Revision comparison data
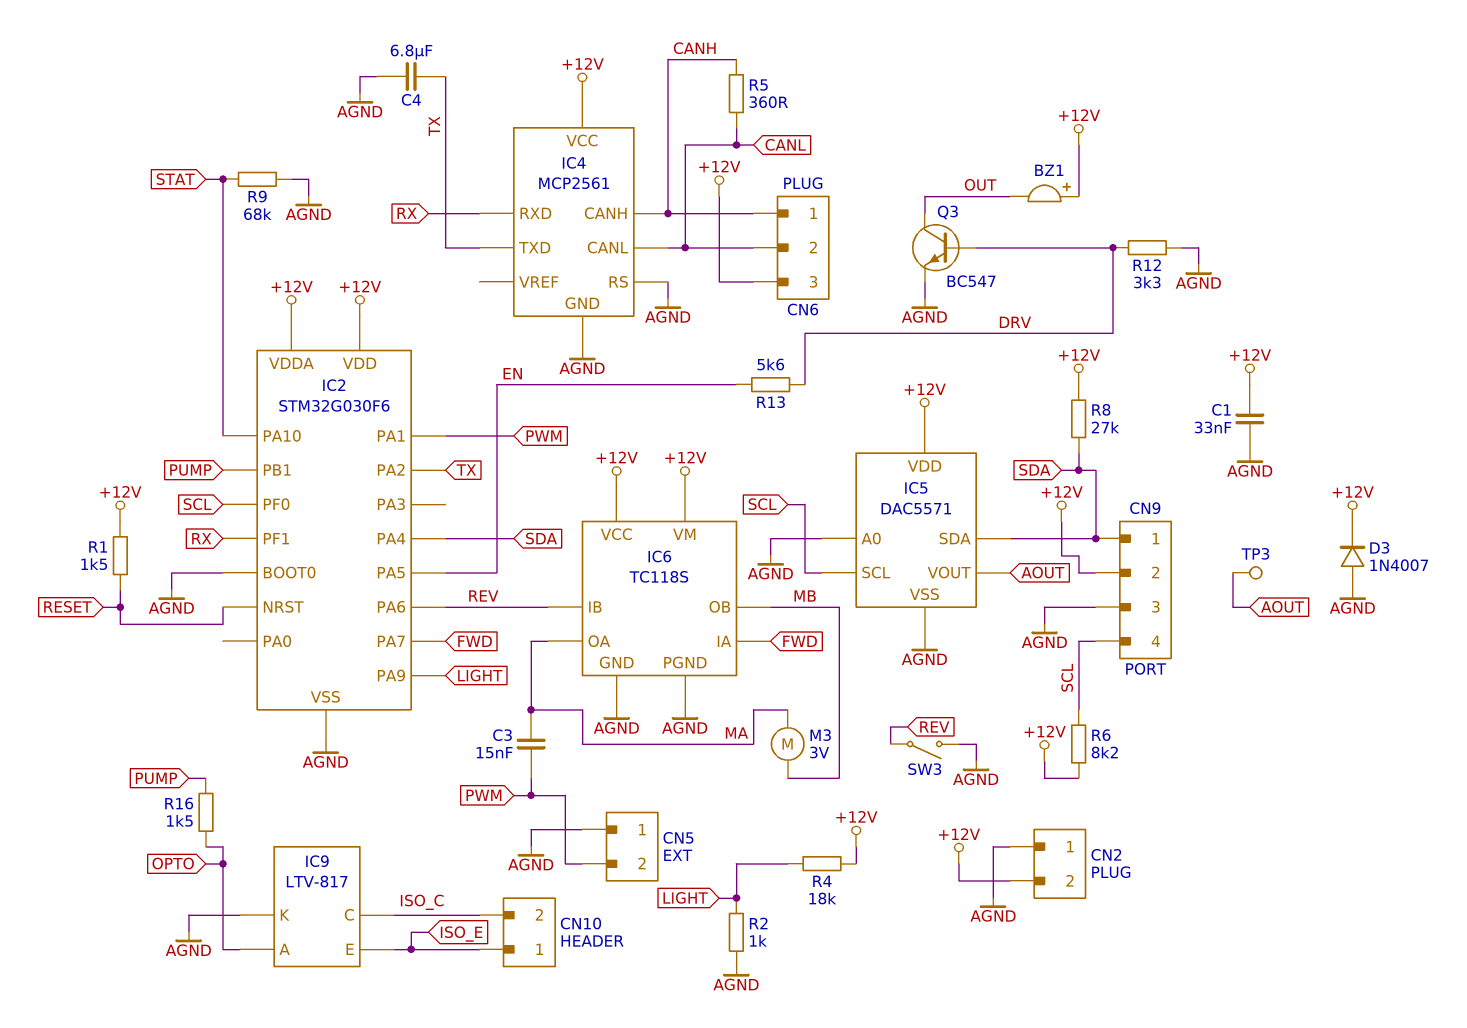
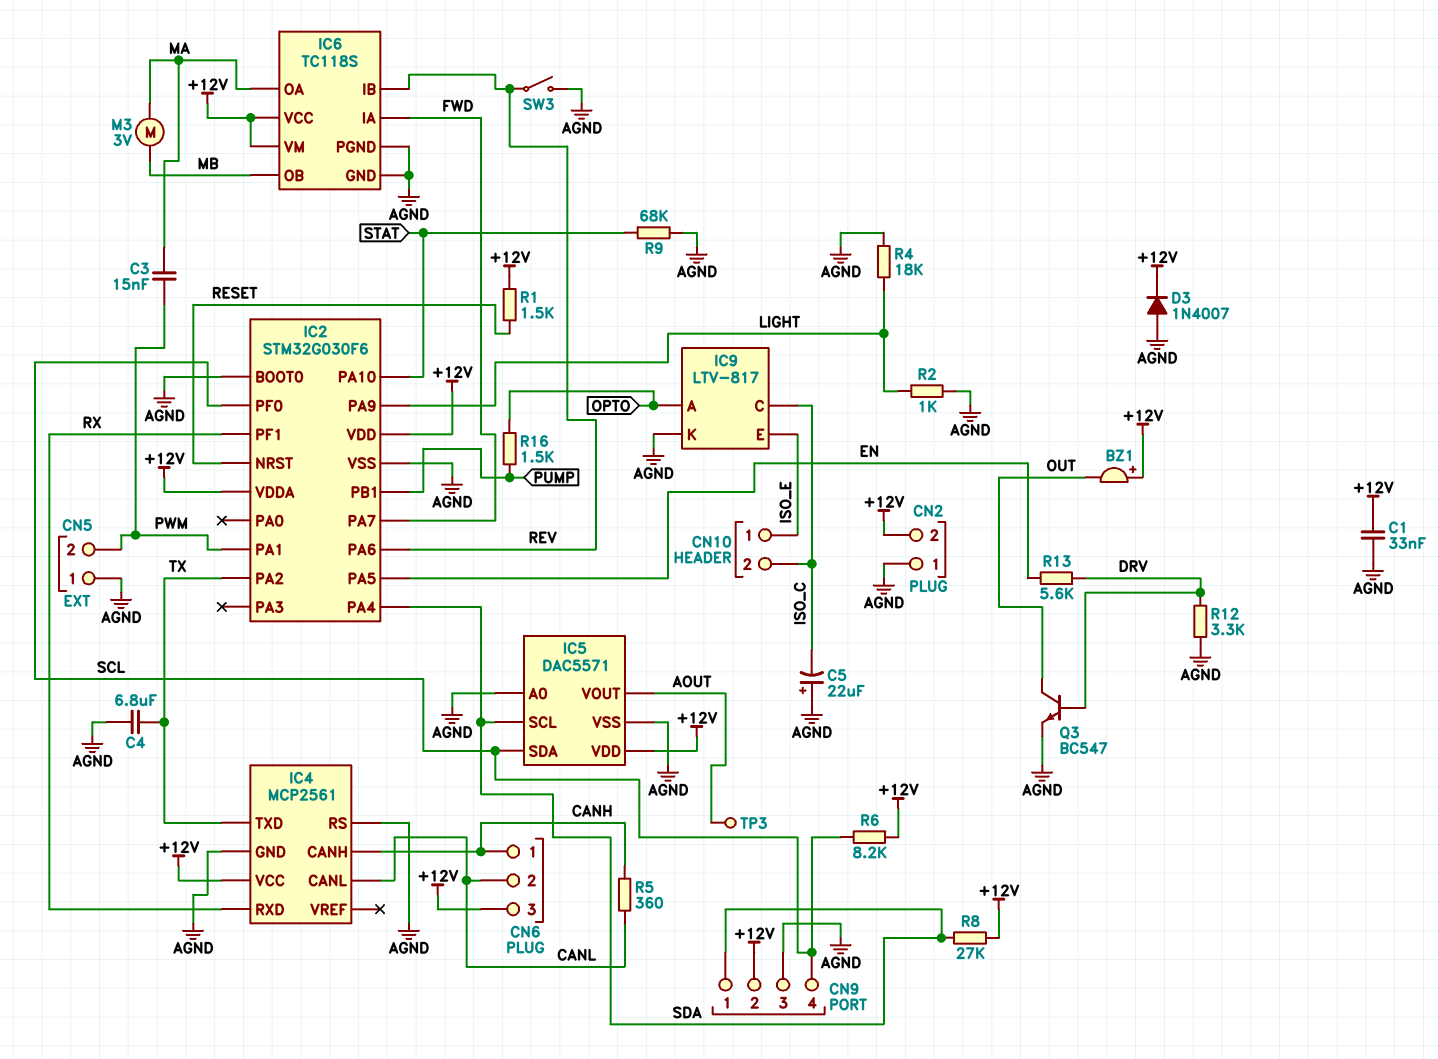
C5: none -> 22uF (plus AGND, minus ISO_C)
IC5 pin SCL: SCL -> SDA
IC5 pin SDA: SDA -> SCL
R4: 18k (+12V, LIGHT) -> 18k (AGND, LIGHT)

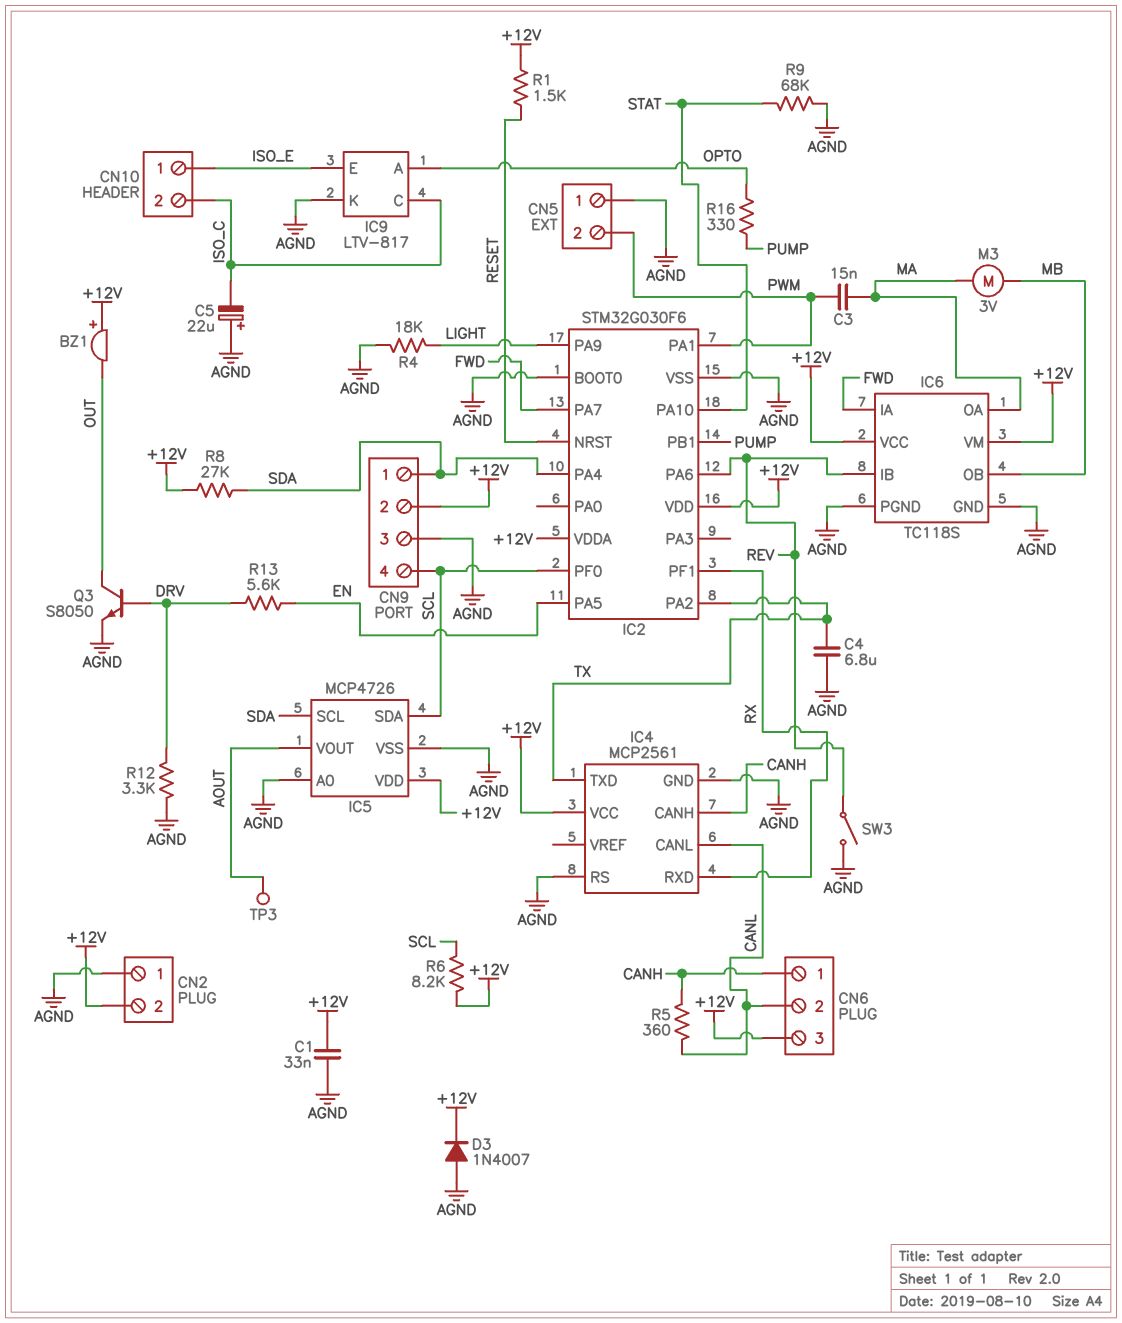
IC5: DAC5571 -> MCP4726
Q3: NPN BC547 (B DRV, C OUT, E AGND) -> NPN S8050 (B DRV, C OUT, E AGND)
R2: 1k (AGND, LIGHT) -> none
R16: 1.5k (OPTO, PUMP) -> 330 (OPTO, PUMP)

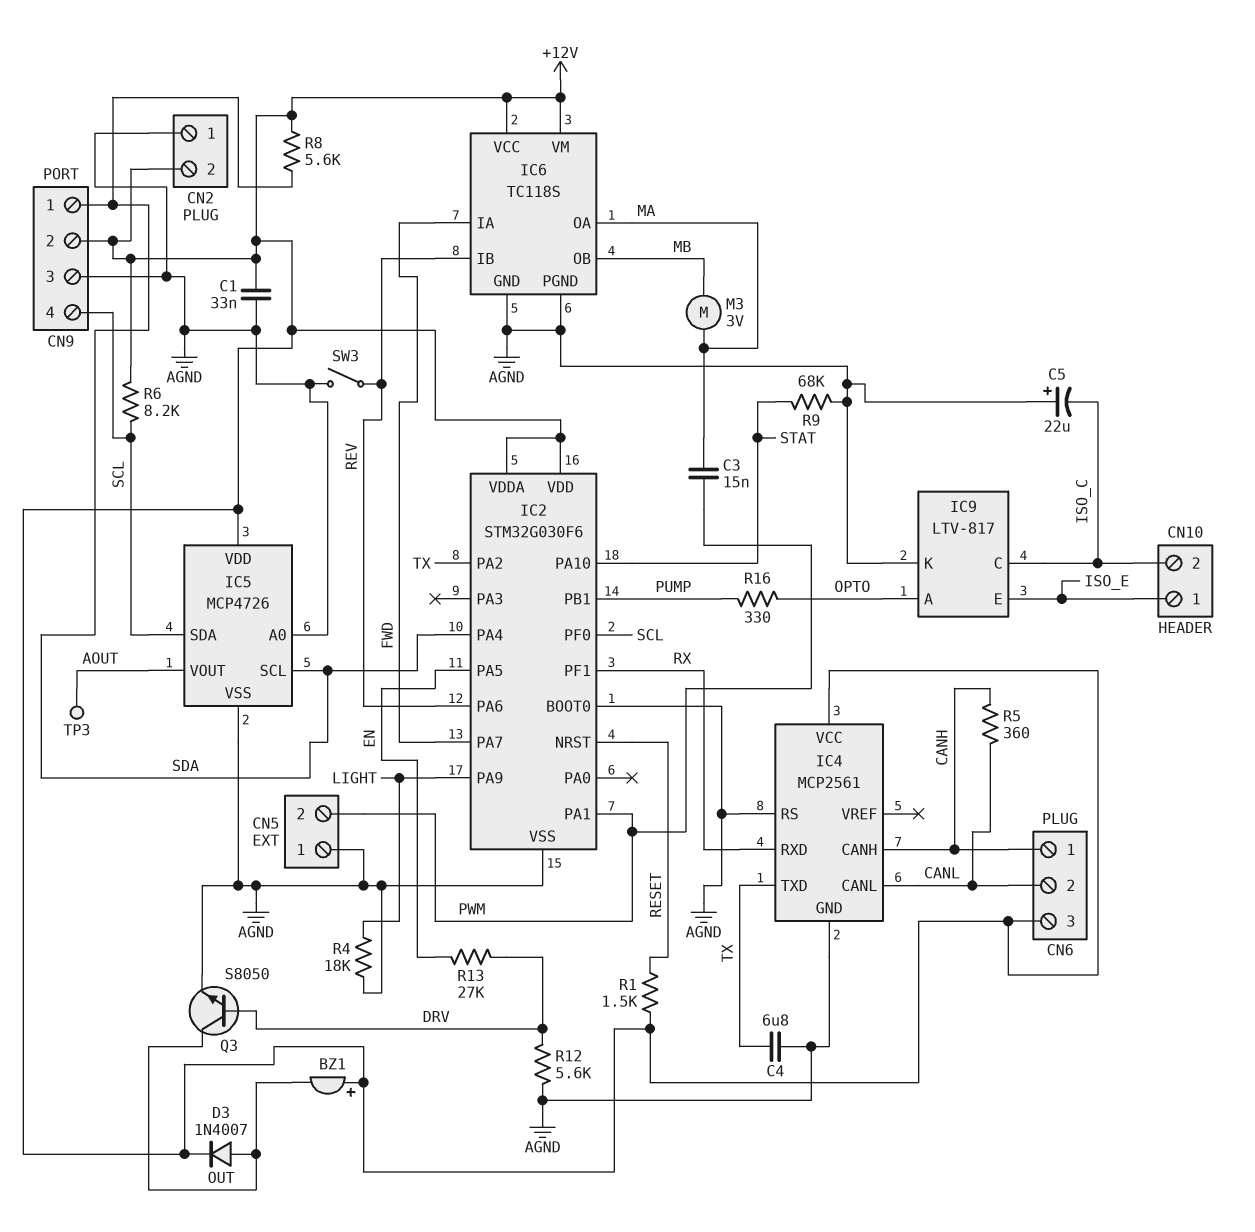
D3: diode 1N4007 (A AGND, K +12V) -> diode 1N4007 (A OUT, K +12V)
R8: 27k (+12V, SDA) -> 5.6k (+12V, SDA)
R12: 3.3k (AGND, DRV) -> 5.6k (AGND, DRV)
R13: 5.6k (DRV, EN) -> 27k (DRV, EN)

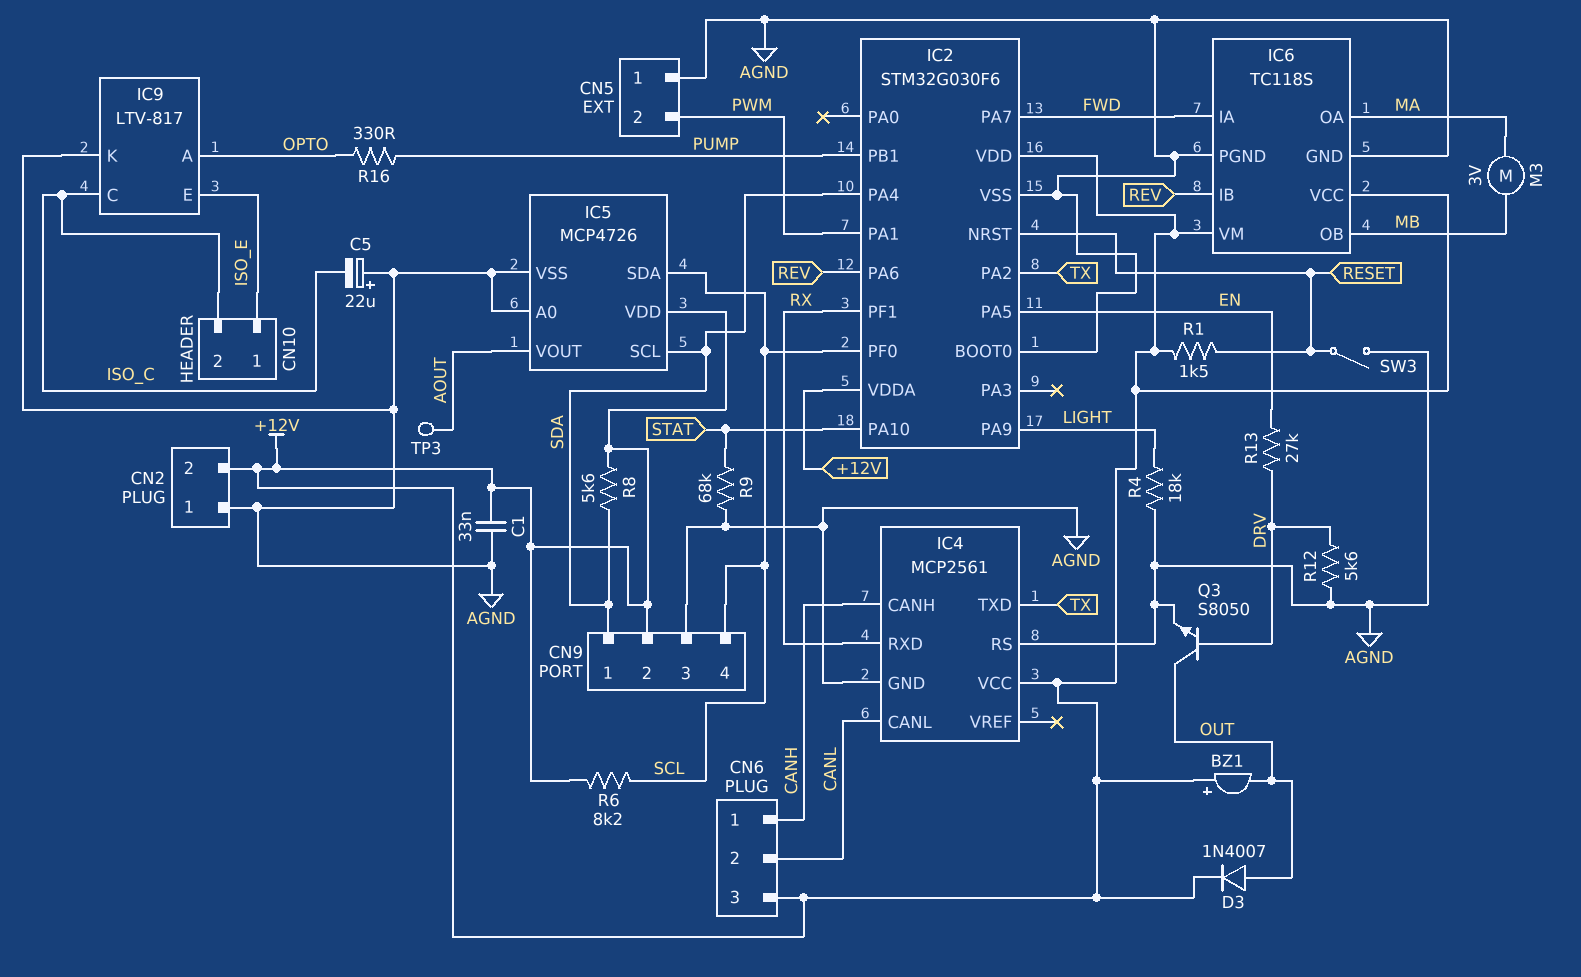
C3: 15nF (MA, PWM) -> none
C4: 6.8uF (AGND, TX) -> none
R5: 360 (CANH, CANL) -> none
SW3: switch (AGND, REV) -> switch (AGND, RESET)

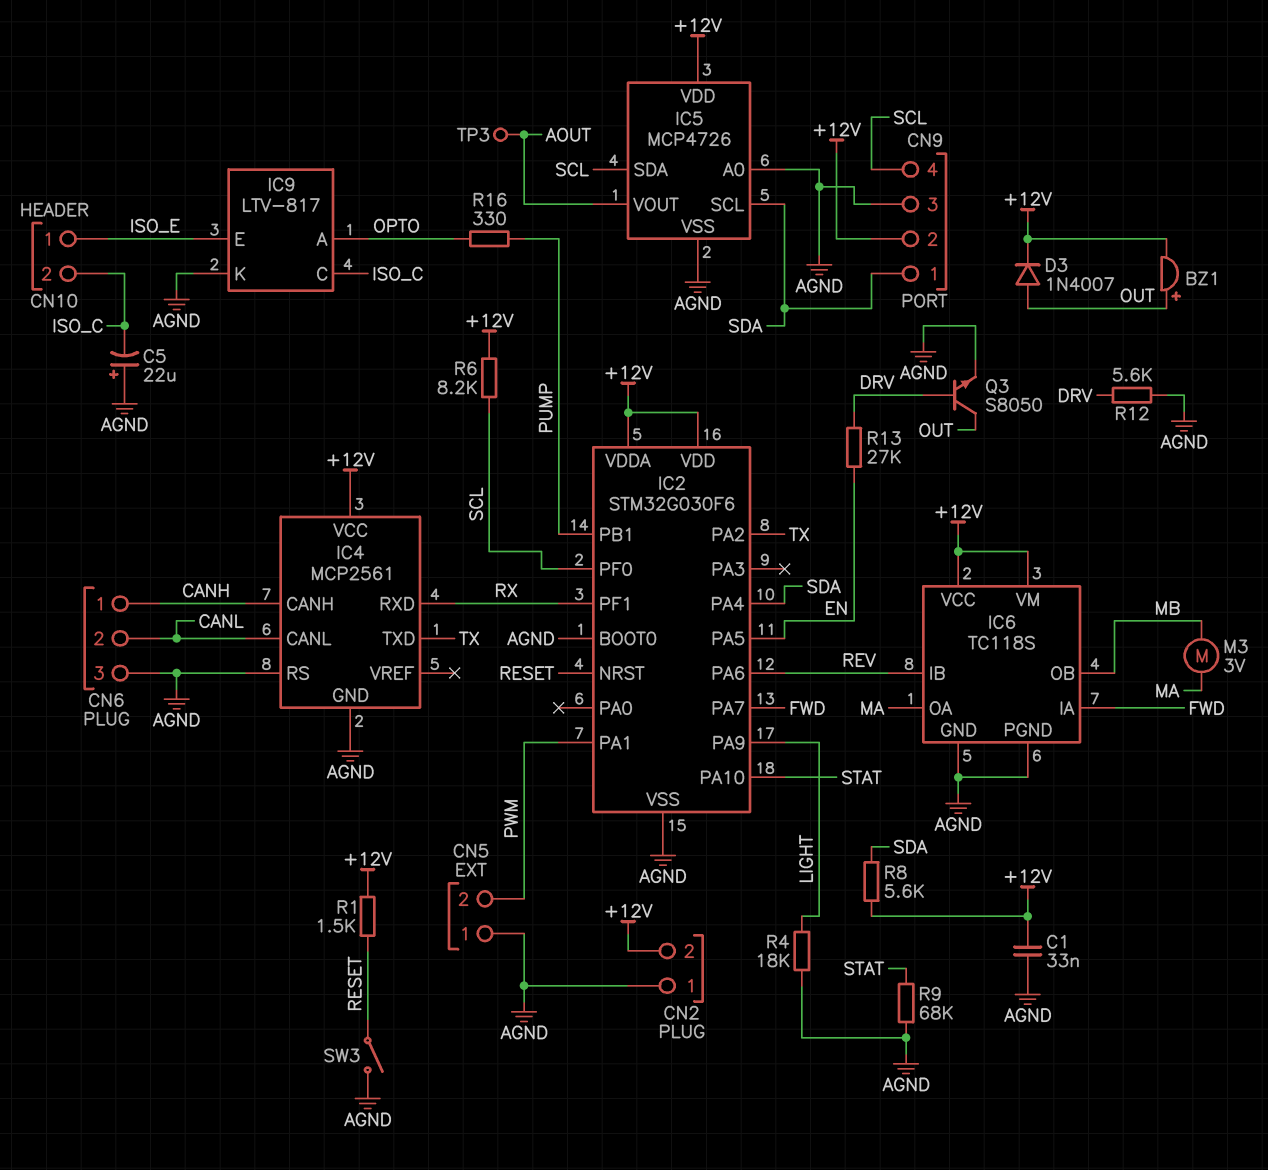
BZ1: buzzer (plus +12V, minus OUT) -> buzzer (plus OUT, minus +12V)
CN6 pin 3: +12V -> AGND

What to do = Only an exact copy of the entries, with no pictures, is expected as the answer.

Written answer =
C5: none -> 22uF (plus AGND, minus ISO_C)
IC5 pin SCL: SCL -> SDA
IC5 pin SDA: SDA -> SCL
R4: 18k (+12V, LIGHT) -> 18k (AGND, LIGHT)

IC5: DAC5571 -> MCP4726
Q3: NPN BC547 (B DRV, C OUT, E AGND) -> NPN S8050 (B DRV, C OUT, E AGND)
R2: 1k (AGND, LIGHT) -> none
R16: 1.5k (OPTO, PUMP) -> 330 (OPTO, PUMP)

D3: diode 1N4007 (A AGND, K +12V) -> diode 1N4007 (A OUT, K +12V)
R8: 27k (+12V, SDA) -> 5.6k (+12V, SDA)
R12: 3.3k (AGND, DRV) -> 5.6k (AGND, DRV)
R13: 5.6k (DRV, EN) -> 27k (DRV, EN)

C3: 15nF (MA, PWM) -> none
C4: 6.8uF (AGND, TX) -> none
R5: 360 (CANH, CANL) -> none
SW3: switch (AGND, REV) -> switch (AGND, RESET)

BZ1: buzzer (plus +12V, minus OUT) -> buzzer (plus OUT, minus +12V)
CN6 pin 3: +12V -> AGND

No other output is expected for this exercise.